### What the task asks
The string "before" may appear in lines of the listing. Report each line where it does.

### Raw data
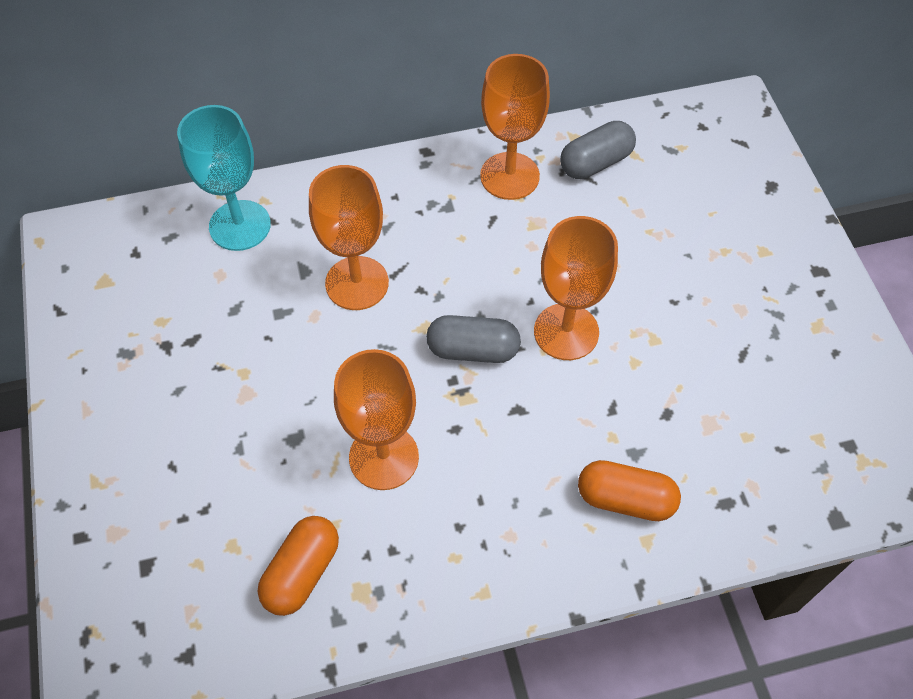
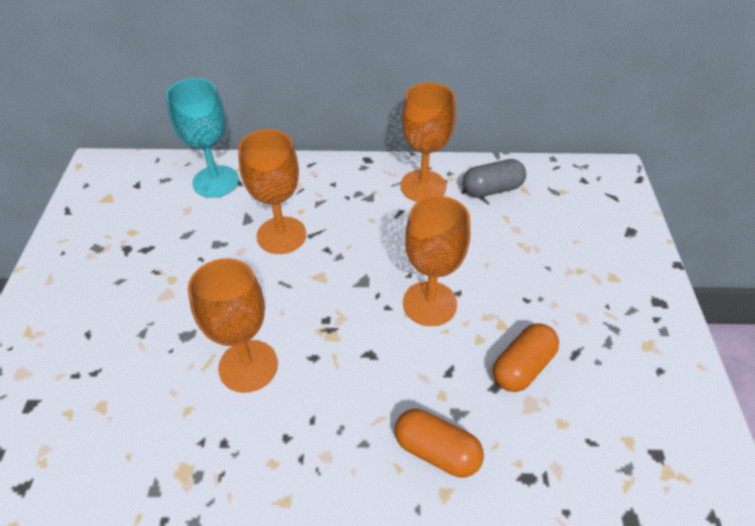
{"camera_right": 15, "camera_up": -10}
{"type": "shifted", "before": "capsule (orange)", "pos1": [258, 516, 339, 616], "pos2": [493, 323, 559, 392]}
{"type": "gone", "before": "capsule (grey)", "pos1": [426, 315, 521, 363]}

### Solution to this task
{"type": "shifted", "before": "capsule (orange)", "pos1": [258, 516, 339, 616], "pos2": [493, 323, 559, 392]}
{"type": "gone", "before": "capsule (grey)", "pos1": [426, 315, 521, 363]}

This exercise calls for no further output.